--- Record set ---
____

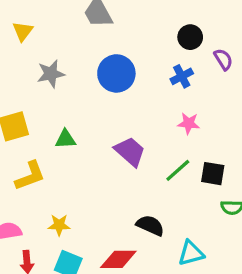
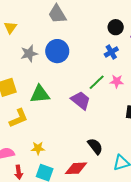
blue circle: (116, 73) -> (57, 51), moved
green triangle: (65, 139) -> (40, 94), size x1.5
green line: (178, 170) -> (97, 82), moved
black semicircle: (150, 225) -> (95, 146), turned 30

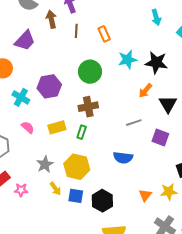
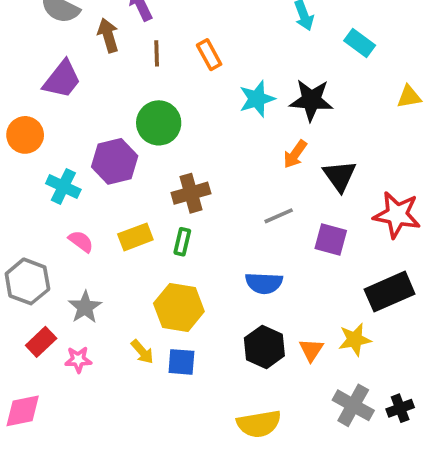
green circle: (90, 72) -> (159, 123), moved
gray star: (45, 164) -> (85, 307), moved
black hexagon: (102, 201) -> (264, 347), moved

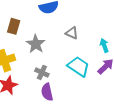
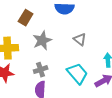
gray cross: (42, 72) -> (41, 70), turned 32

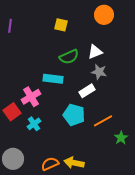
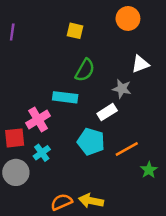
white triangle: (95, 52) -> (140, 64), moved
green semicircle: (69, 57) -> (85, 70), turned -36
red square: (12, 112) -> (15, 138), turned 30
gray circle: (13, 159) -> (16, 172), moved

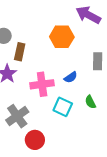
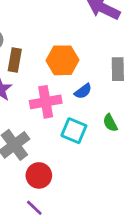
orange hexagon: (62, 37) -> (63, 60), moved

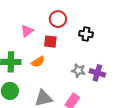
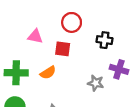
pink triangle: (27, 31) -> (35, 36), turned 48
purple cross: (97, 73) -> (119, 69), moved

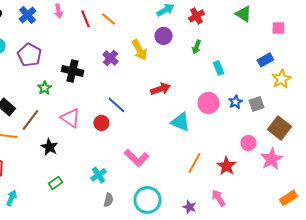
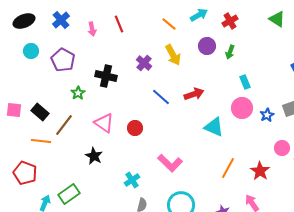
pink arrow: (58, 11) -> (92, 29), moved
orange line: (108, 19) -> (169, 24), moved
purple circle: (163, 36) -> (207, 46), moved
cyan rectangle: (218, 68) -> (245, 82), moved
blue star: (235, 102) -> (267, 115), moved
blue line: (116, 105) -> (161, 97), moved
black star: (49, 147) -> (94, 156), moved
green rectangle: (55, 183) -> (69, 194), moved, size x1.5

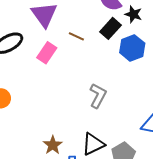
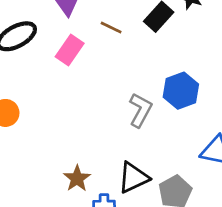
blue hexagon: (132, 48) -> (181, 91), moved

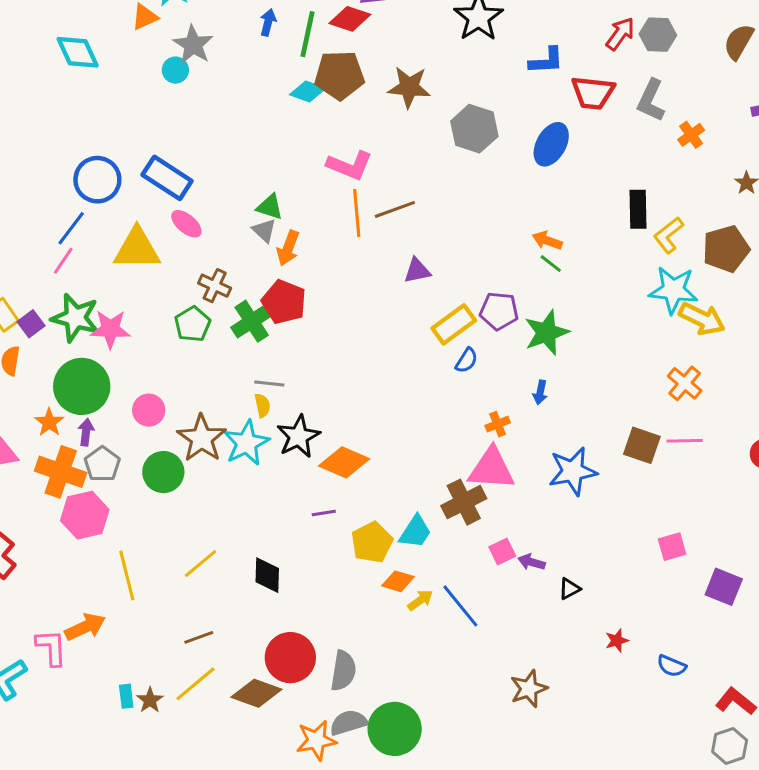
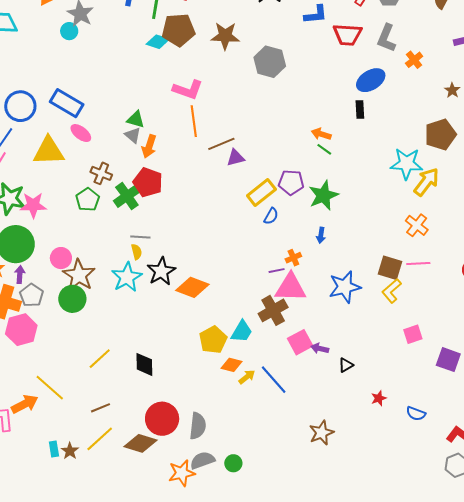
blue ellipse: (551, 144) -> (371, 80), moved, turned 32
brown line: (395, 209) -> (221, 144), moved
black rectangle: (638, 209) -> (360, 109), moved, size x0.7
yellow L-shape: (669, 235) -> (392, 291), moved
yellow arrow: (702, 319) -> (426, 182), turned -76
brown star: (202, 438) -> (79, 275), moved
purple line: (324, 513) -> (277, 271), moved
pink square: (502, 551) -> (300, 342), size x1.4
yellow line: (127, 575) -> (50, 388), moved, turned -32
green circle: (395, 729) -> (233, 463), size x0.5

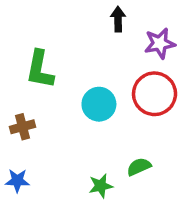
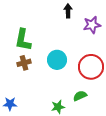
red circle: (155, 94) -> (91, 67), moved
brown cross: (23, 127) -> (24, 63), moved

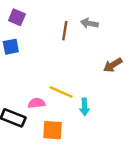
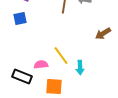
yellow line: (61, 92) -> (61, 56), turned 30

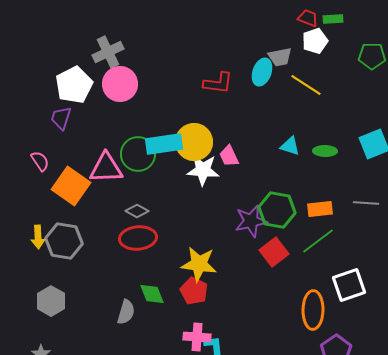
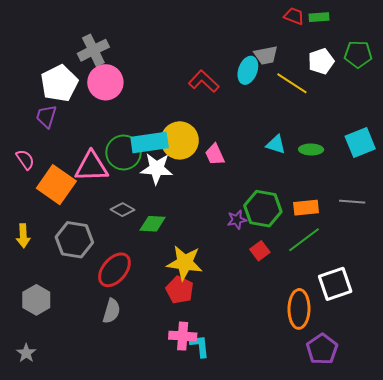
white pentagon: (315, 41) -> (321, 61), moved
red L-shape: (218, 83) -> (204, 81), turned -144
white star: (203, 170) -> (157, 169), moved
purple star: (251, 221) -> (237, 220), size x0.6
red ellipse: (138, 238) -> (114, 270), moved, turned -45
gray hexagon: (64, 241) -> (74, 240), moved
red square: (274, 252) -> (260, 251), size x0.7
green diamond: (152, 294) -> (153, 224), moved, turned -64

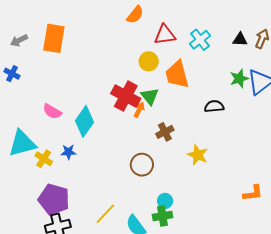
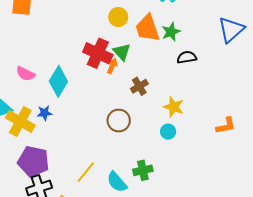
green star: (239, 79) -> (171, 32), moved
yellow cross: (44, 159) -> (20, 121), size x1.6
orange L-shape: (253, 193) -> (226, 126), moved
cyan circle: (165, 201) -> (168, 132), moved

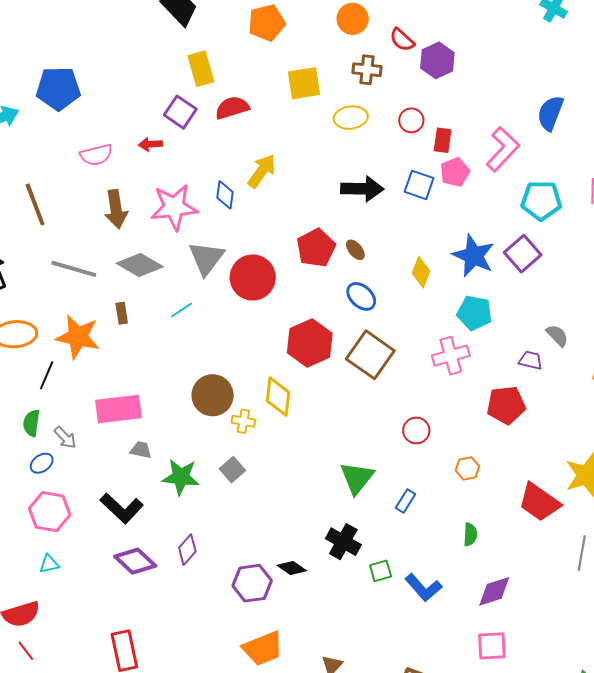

____

--- Exercise details ---
Reproduce the data above exactly, but only the lines from the one showing "pink arrow: (58, 11) -> (92, 29), moved" through the one showing "purple line: (324, 513) -> (277, 271), moved", with both ends kept and the pictures left out.

--- Response below ---
pink arrow: (58, 11) -> (92, 29), moved
orange line: (108, 19) -> (169, 24), moved
purple circle: (163, 36) -> (207, 46), moved
cyan rectangle: (218, 68) -> (245, 82), moved
blue star: (235, 102) -> (267, 115), moved
blue line: (116, 105) -> (161, 97), moved
black star: (49, 147) -> (94, 156), moved
green rectangle: (55, 183) -> (69, 194), moved, size x1.5

blue hexagon: (132, 48) -> (181, 91), moved

blue ellipse: (551, 144) -> (371, 80), moved, turned 32
brown line: (395, 209) -> (221, 144), moved
black rectangle: (638, 209) -> (360, 109), moved, size x0.7
yellow L-shape: (669, 235) -> (392, 291), moved
yellow arrow: (702, 319) -> (426, 182), turned -76
brown star: (202, 438) -> (79, 275), moved
purple line: (324, 513) -> (277, 271), moved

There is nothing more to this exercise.